● Exercise goal
Please take the records that follow and repeat exactly the lines starting with the line with "STEPPER3 pin IN2: none -> GP12" and going on through the line with "GPS2 pin TX: D1 -> D4".

● Material for the task
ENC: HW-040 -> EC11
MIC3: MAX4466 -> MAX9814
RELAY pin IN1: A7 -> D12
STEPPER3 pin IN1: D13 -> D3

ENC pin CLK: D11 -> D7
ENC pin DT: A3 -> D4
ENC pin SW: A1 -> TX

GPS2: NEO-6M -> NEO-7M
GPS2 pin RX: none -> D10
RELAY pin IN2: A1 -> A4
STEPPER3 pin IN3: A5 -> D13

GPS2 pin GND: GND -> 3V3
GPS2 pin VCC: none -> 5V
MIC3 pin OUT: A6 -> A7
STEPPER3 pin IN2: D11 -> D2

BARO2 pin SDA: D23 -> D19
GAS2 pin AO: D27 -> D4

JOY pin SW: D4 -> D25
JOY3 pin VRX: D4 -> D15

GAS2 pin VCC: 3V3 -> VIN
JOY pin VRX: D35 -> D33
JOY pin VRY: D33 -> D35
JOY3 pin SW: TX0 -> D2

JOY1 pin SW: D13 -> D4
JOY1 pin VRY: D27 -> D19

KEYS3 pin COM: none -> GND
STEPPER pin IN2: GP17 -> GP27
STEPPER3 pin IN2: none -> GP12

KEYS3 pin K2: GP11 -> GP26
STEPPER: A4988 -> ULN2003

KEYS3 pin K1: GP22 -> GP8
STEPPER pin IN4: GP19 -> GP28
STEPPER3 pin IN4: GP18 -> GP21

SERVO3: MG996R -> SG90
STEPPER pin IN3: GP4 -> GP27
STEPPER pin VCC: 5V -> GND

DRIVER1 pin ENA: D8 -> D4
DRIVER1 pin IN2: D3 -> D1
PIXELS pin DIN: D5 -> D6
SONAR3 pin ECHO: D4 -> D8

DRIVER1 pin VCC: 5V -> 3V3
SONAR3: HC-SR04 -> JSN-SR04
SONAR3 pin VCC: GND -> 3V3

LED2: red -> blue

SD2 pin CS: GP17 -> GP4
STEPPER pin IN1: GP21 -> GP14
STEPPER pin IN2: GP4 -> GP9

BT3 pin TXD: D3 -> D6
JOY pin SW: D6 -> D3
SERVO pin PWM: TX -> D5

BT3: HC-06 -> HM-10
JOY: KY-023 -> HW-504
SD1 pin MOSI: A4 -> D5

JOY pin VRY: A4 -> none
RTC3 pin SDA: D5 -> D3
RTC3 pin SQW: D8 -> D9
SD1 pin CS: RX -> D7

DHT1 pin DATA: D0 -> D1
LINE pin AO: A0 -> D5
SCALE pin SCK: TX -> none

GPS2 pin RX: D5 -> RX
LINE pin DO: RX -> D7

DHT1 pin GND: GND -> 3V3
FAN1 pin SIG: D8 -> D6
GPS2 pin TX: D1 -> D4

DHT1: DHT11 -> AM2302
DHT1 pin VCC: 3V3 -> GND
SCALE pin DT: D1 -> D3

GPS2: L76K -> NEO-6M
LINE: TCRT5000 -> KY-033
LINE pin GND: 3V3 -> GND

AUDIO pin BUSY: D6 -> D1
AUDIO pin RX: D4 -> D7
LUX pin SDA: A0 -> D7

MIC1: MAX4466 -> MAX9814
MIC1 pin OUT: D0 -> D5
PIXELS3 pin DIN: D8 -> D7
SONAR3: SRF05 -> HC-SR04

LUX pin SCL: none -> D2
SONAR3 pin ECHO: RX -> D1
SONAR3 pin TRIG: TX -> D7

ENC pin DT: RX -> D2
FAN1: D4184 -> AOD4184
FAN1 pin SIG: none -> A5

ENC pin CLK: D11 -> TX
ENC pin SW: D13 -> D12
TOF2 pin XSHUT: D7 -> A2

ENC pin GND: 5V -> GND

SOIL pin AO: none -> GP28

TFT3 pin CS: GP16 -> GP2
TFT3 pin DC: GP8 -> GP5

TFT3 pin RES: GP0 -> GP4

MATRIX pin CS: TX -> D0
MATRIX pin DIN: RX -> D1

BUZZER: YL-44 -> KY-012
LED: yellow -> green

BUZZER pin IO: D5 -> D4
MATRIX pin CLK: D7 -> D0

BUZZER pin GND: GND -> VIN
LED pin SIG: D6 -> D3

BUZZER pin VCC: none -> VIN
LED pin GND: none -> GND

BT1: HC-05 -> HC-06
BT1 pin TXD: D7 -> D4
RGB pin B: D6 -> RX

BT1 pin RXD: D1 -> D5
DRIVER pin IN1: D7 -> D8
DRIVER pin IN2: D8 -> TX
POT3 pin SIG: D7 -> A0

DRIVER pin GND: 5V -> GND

● Task response
STEPPER3 pin IN2: none -> GP12

KEYS3 pin K2: GP11 -> GP26
STEPPER: A4988 -> ULN2003

KEYS3 pin K1: GP22 -> GP8
STEPPER pin IN4: GP19 -> GP28
STEPPER3 pin IN4: GP18 -> GP21

SERVO3: MG996R -> SG90
STEPPER pin IN3: GP4 -> GP27
STEPPER pin VCC: 5V -> GND

DRIVER1 pin ENA: D8 -> D4
DRIVER1 pin IN2: D3 -> D1
PIXELS pin DIN: D5 -> D6
SONAR3 pin ECHO: D4 -> D8

DRIVER1 pin VCC: 5V -> 3V3
SONAR3: HC-SR04 -> JSN-SR04
SONAR3 pin VCC: GND -> 3V3

LED2: red -> blue

SD2 pin CS: GP17 -> GP4
STEPPER pin IN1: GP21 -> GP14
STEPPER pin IN2: GP4 -> GP9

BT3 pin TXD: D3 -> D6
JOY pin SW: D6 -> D3
SERVO pin PWM: TX -> D5

BT3: HC-06 -> HM-10
JOY: KY-023 -> HW-504
SD1 pin MOSI: A4 -> D5

JOY pin VRY: A4 -> none
RTC3 pin SDA: D5 -> D3
RTC3 pin SQW: D8 -> D9
SD1 pin CS: RX -> D7

DHT1 pin DATA: D0 -> D1
LINE pin AO: A0 -> D5
SCALE pin SCK: TX -> none

GPS2 pin RX: D5 -> RX
LINE pin DO: RX -> D7

DHT1 pin GND: GND -> 3V3
FAN1 pin SIG: D8 -> D6
GPS2 pin TX: D1 -> D4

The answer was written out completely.